■ WHAT IS EXPECTED ■
Retype the entries below exactly, dropping the images.
═════ STUDY MATERIAL ═════
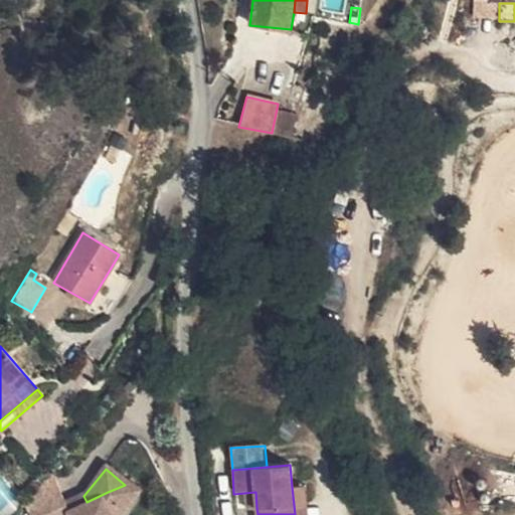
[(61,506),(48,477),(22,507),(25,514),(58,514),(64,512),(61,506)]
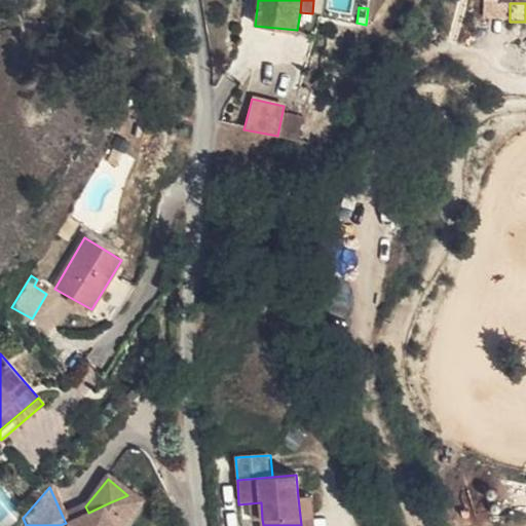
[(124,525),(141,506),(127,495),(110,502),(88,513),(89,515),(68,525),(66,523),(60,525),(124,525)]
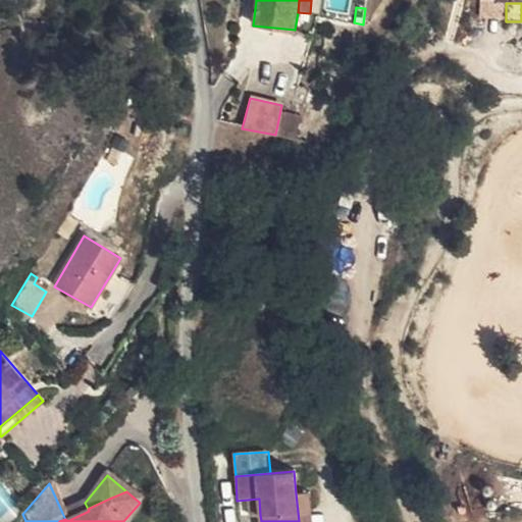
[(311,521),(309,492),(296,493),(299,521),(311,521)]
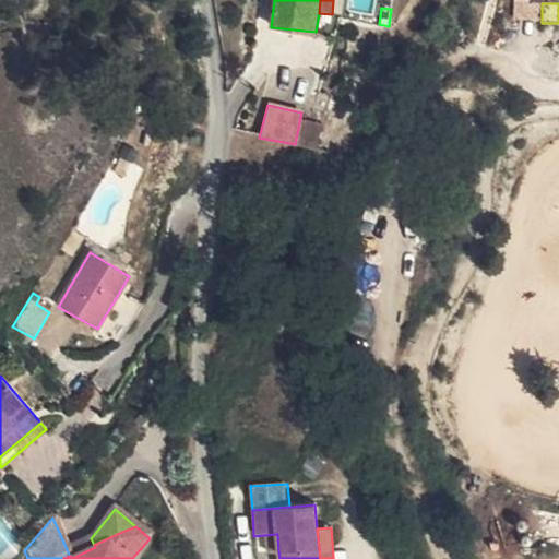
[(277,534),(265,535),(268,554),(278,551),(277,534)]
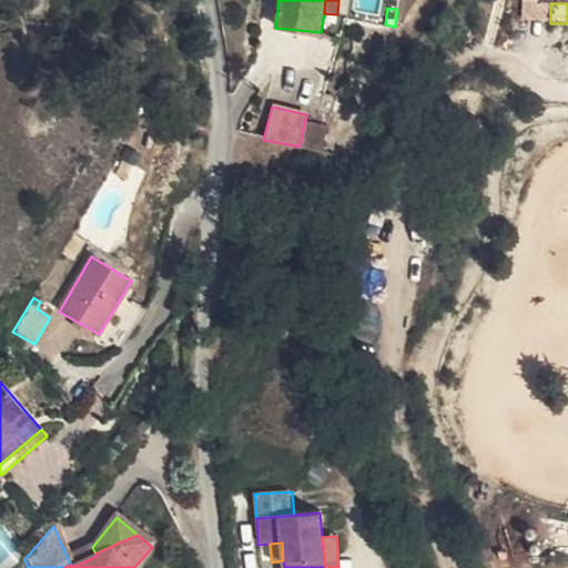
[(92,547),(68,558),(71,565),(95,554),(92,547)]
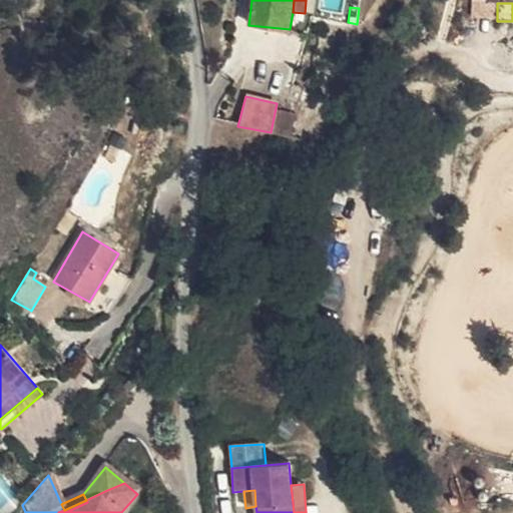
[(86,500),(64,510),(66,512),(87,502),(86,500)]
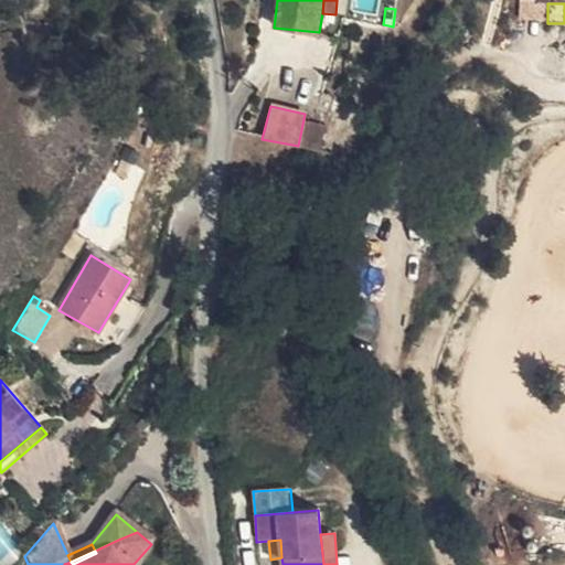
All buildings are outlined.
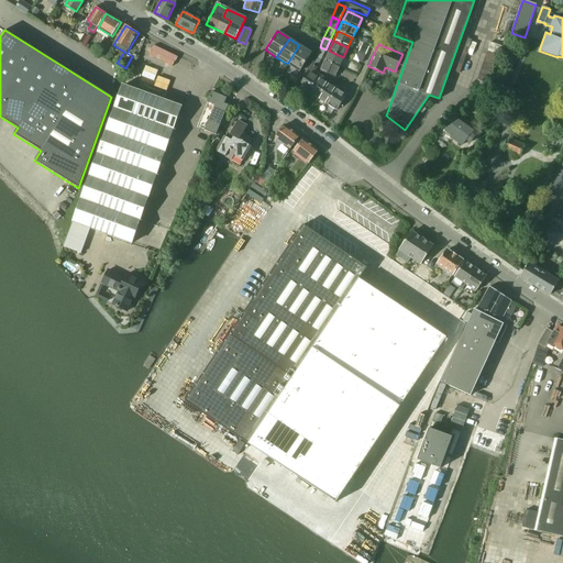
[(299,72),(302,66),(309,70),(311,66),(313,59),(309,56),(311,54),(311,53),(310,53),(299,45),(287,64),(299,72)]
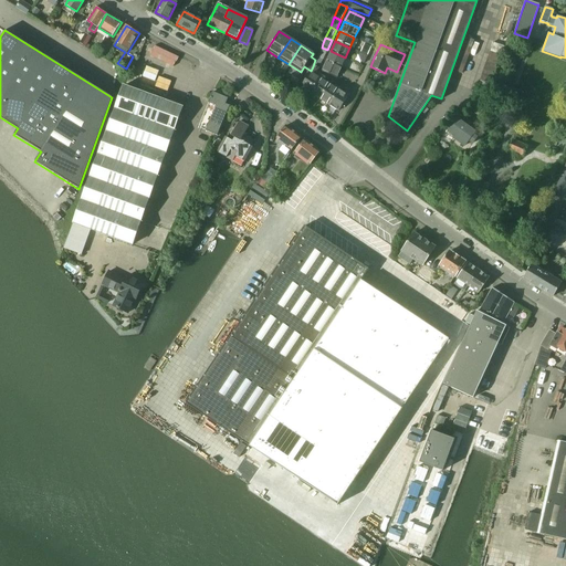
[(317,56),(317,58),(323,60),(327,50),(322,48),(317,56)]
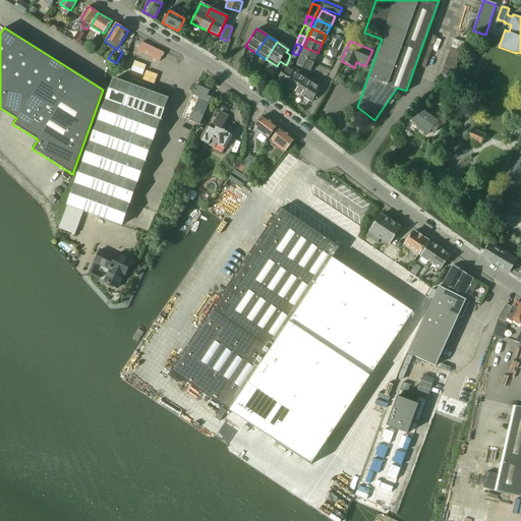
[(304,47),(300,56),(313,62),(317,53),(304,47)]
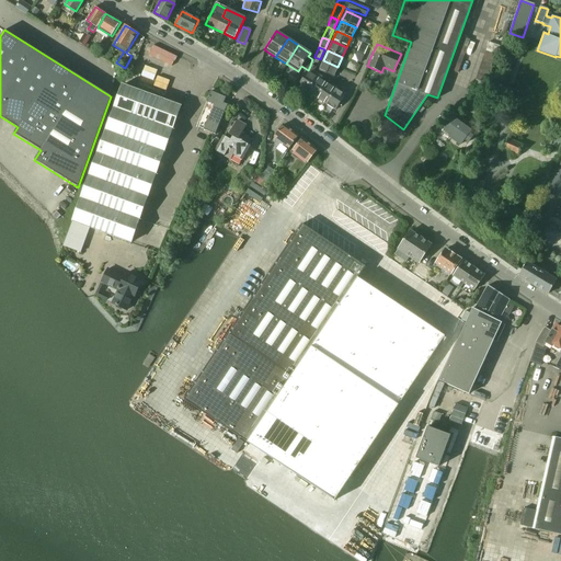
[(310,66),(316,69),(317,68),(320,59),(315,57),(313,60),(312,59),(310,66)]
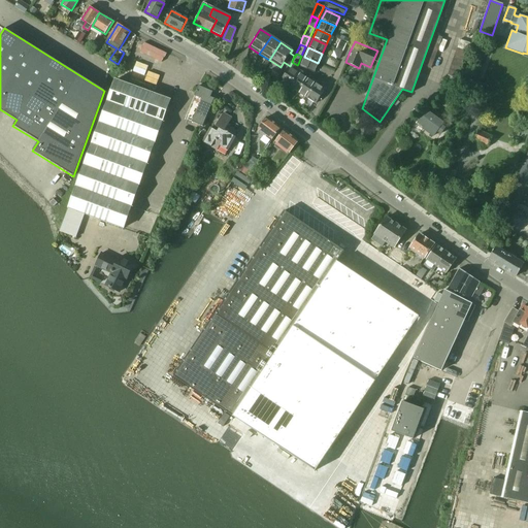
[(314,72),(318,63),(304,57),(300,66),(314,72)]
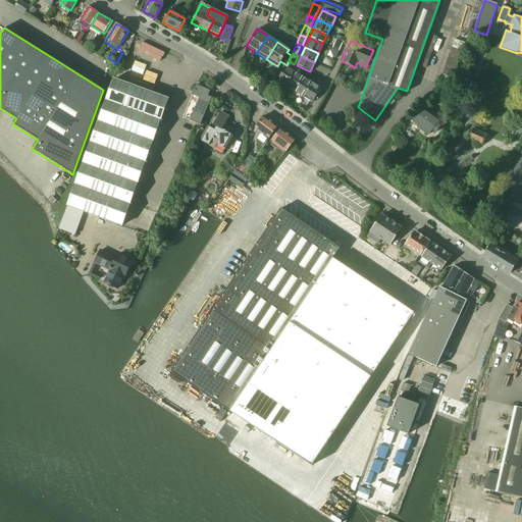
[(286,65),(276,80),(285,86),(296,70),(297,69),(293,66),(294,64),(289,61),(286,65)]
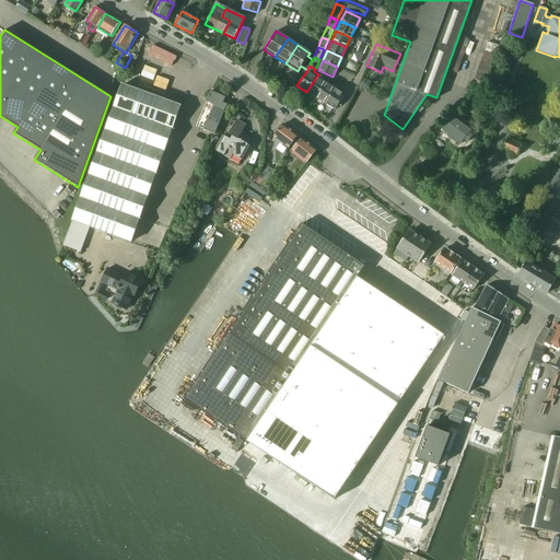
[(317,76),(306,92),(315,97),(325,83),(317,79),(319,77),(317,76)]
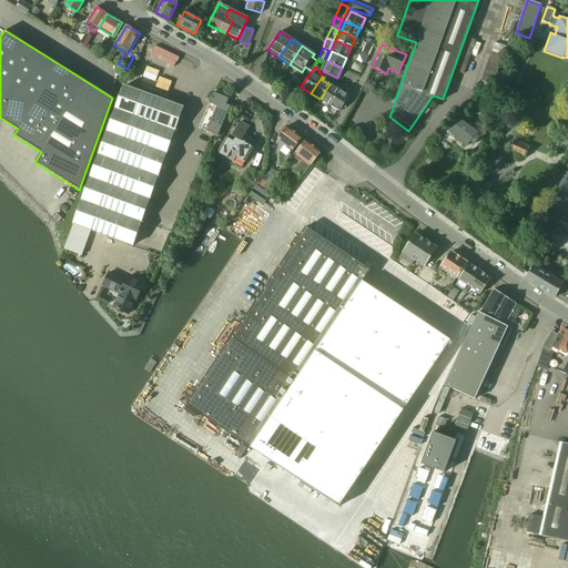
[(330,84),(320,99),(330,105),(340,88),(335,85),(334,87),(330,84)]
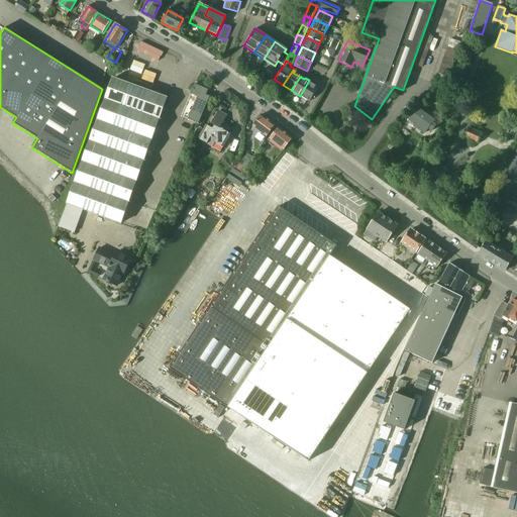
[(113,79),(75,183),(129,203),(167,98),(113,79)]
═════
■ OUTPUT FOR THIS EXERCISE ■
[(61,506),(48,477),(22,507),(25,514),(58,514),(64,512),(61,506)]
[(124,525),(141,506),(127,495),(110,502),(88,513),(89,515),(68,525),(66,523),(60,525),(124,525)]
[(311,521),(309,492),(296,493),(299,521),(311,521)]
[(277,534),(265,535),(268,554),(278,551),(277,534)]
[(92,547),(68,558),(71,565),(95,554),(92,547)]
[(86,500),(64,510),(66,512),(87,502),(86,500)]
All buildings are outlined.
[(299,72),(302,66),(309,70),(311,66),(313,59),(309,56),(311,54),(311,53),(310,53),(299,45),(287,64),(299,72)]
[(317,56),(317,58),(323,60),(327,50),(322,48),(317,56)]
[(304,47),(300,56),(313,62),(317,53),(304,47)]
[(310,66),(316,69),(317,68),(320,59),(315,57),(313,60),(312,59),(310,66)]
[(314,72),(318,63),(304,57),(300,66),(314,72)]
[(286,65),(276,80),(285,86),(296,70),(297,69),(293,66),(294,64),(289,61),(286,65)]
[(317,76),(306,92),(315,97),(325,83),(317,79),(319,77),(317,76)]
[(330,84),(320,99),(330,105),(340,88),(335,85),(334,87),(330,84)]
[(113,79),(75,183),(129,203),(167,98),(113,79)]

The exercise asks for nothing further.